Work instruction: Using the data below, please return every line exactly as given.

The input:
- - -

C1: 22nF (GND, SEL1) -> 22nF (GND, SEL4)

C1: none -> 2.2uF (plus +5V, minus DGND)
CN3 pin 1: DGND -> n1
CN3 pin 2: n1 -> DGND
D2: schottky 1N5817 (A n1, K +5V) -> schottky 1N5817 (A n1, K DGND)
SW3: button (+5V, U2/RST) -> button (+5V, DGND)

- - -

Written answer:
C1: 22nF (GND, SEL1) -> 22nF (GND, SEL4)

C1: none -> 2.2uF (plus +5V, minus DGND)
CN3 pin 1: DGND -> n1
CN3 pin 2: n1 -> DGND
D2: schottky 1N5817 (A n1, K +5V) -> schottky 1N5817 (A n1, K DGND)
SW3: button (+5V, U2/RST) -> button (+5V, DGND)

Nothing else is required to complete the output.